Your job is to return every line in the data holding the string "none".

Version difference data

---

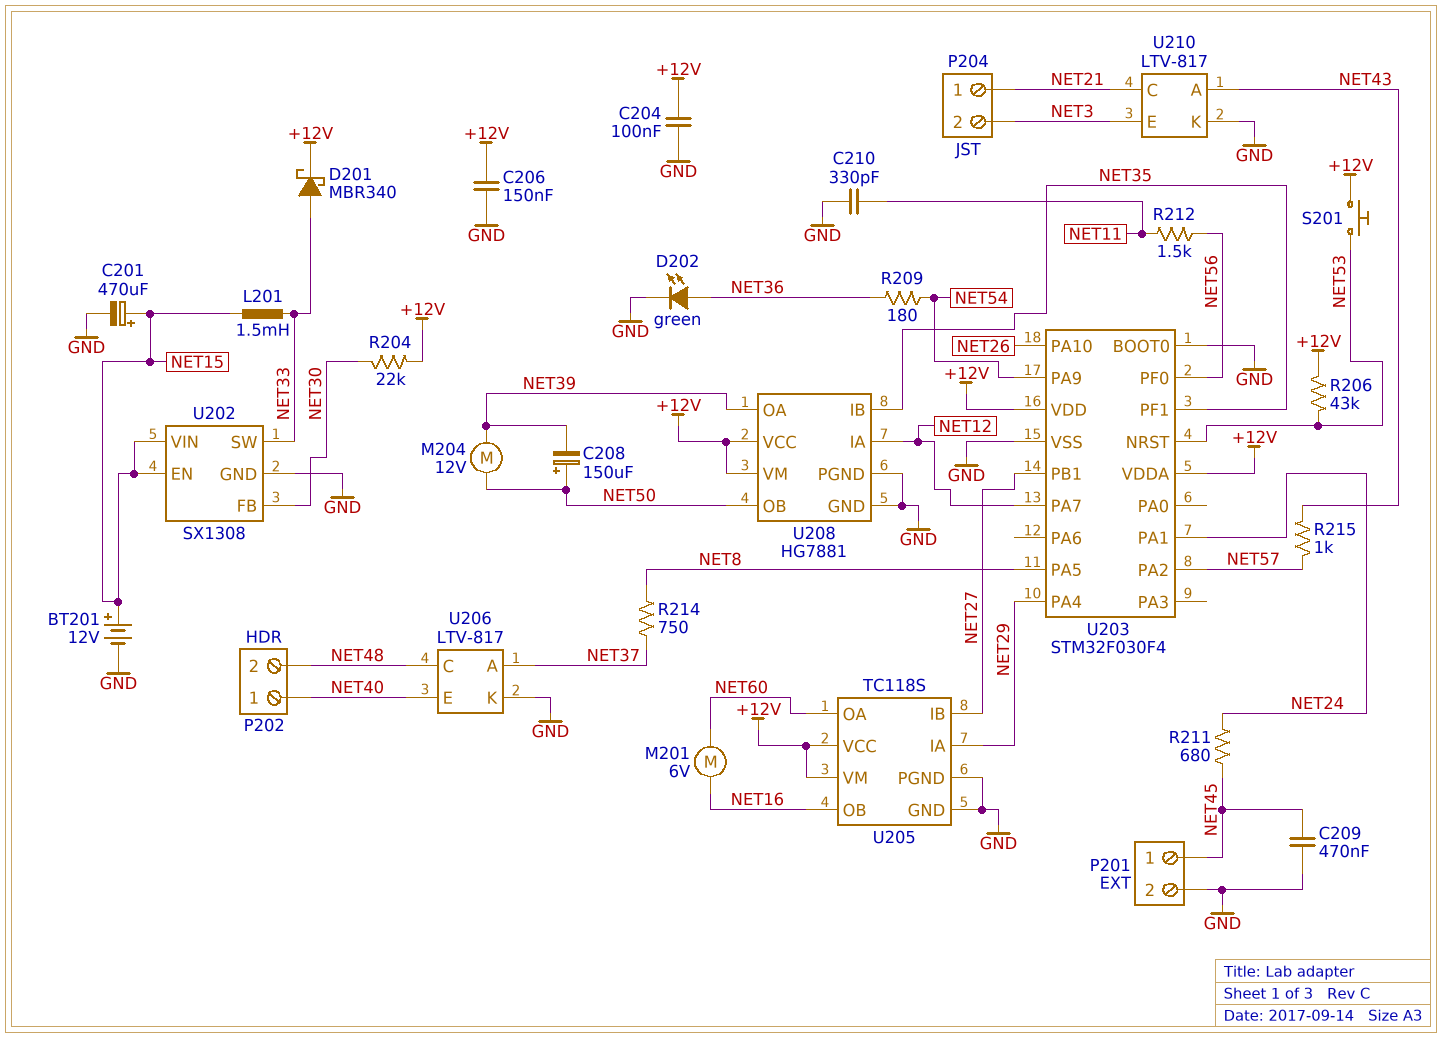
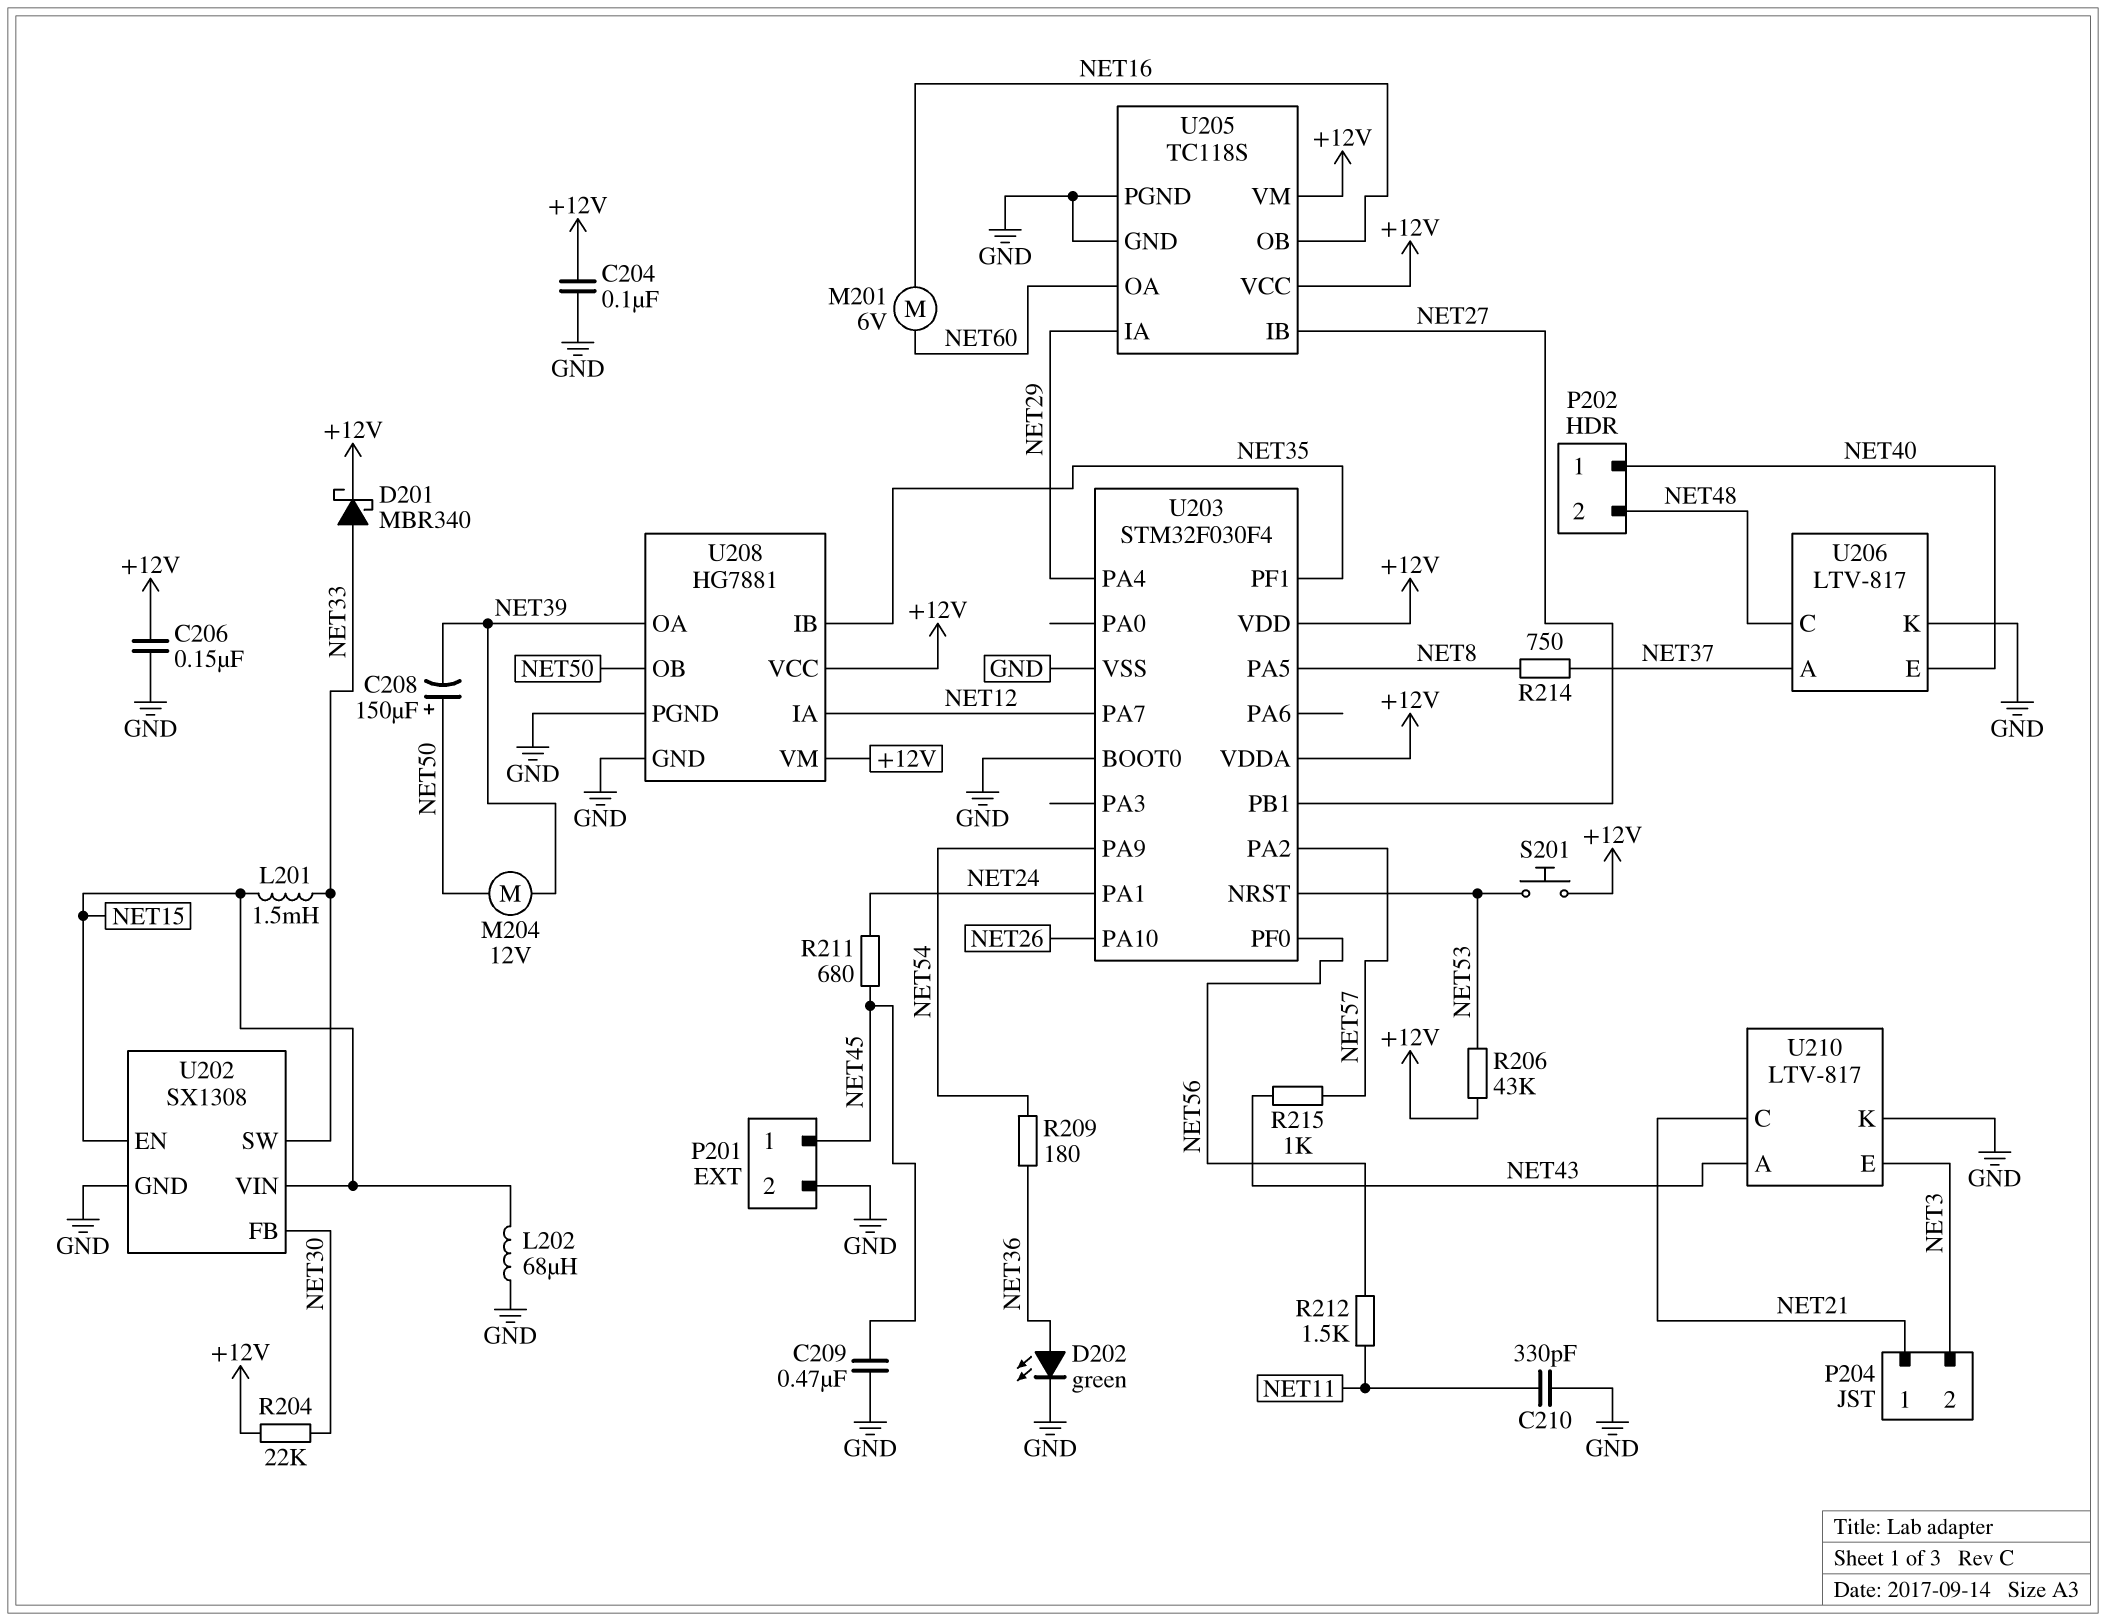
BT201: 12V (plus NET15, minus GND) -> none
C201: 470uF (plus NET15, minus GND) -> none
L202: none -> 68uH (GND, NET15)

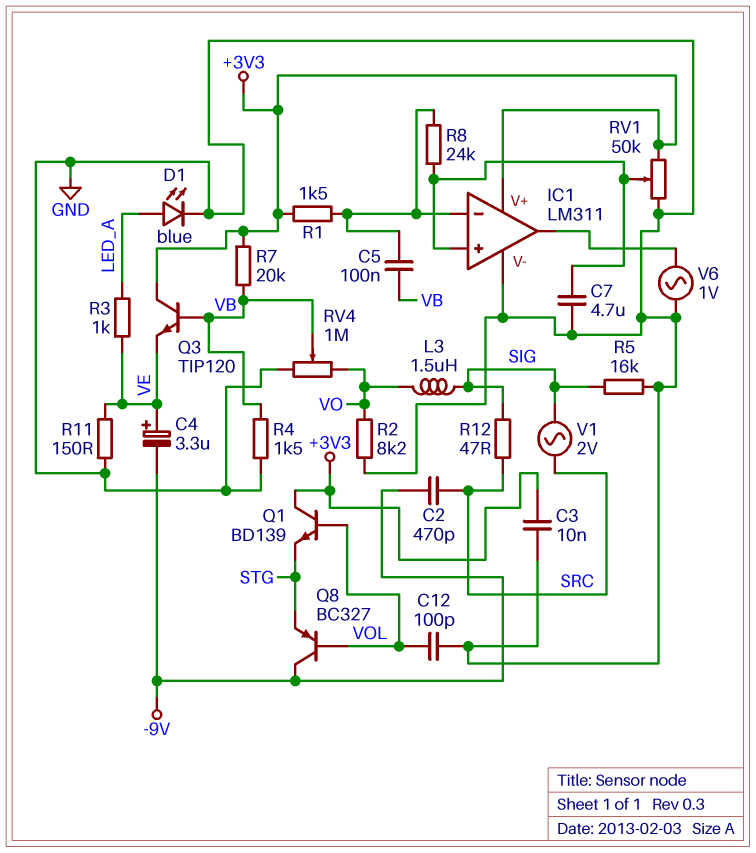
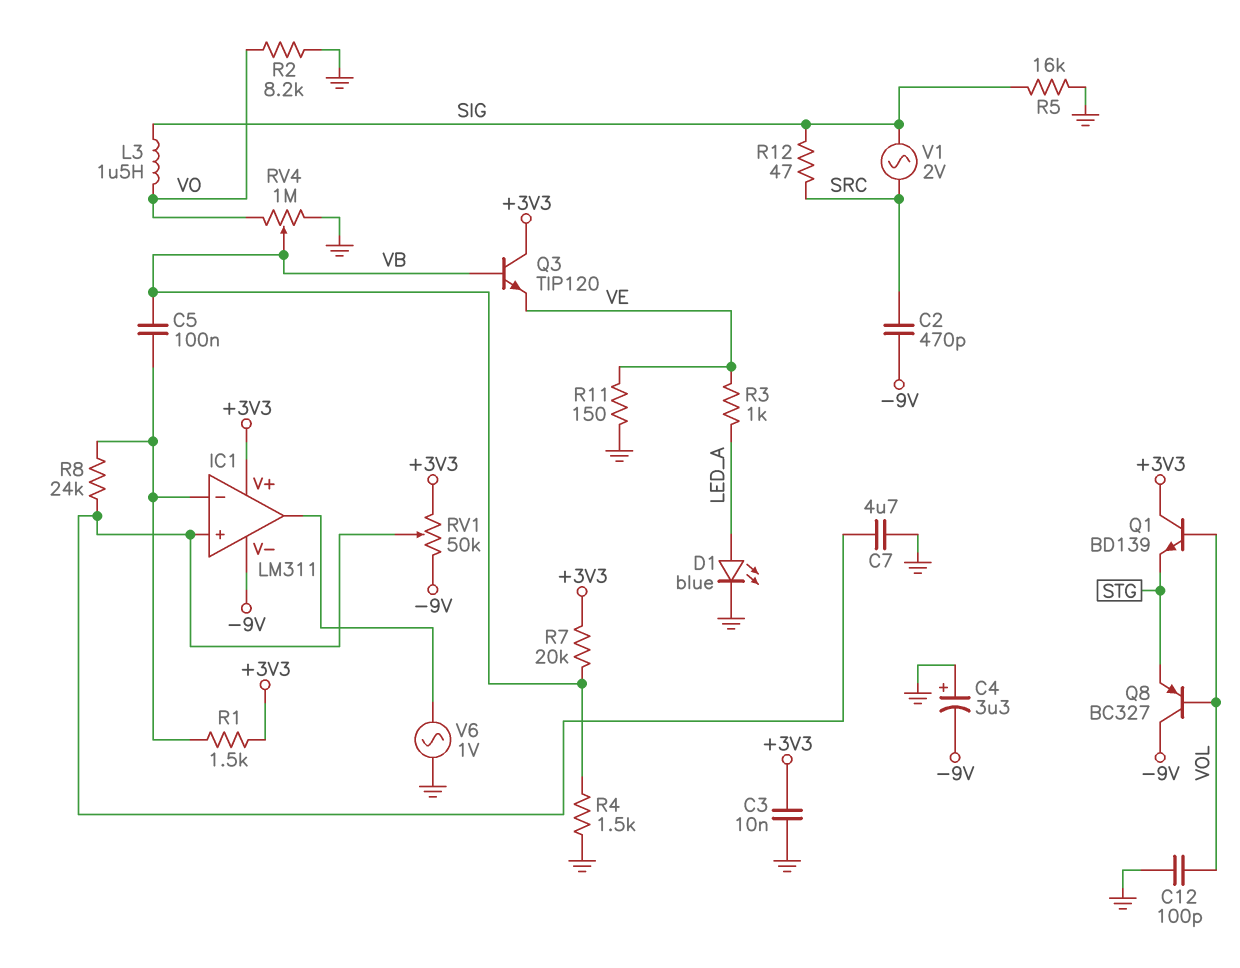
C4: 3.3uF (plus VE, minus -9V) -> 3.3uF (plus GND, minus -9V)
IC1 pin V-: GND -> -9V
RV1: 50k (+3V3, GND, wiper IC1/in+) -> 50k (+3V3, -9V, wiper IC1/in+)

---

Exercise result –
BT201: 12V (plus NET15, minus GND) -> none
C201: 470uF (plus NET15, minus GND) -> none
L202: none -> 68uH (GND, NET15)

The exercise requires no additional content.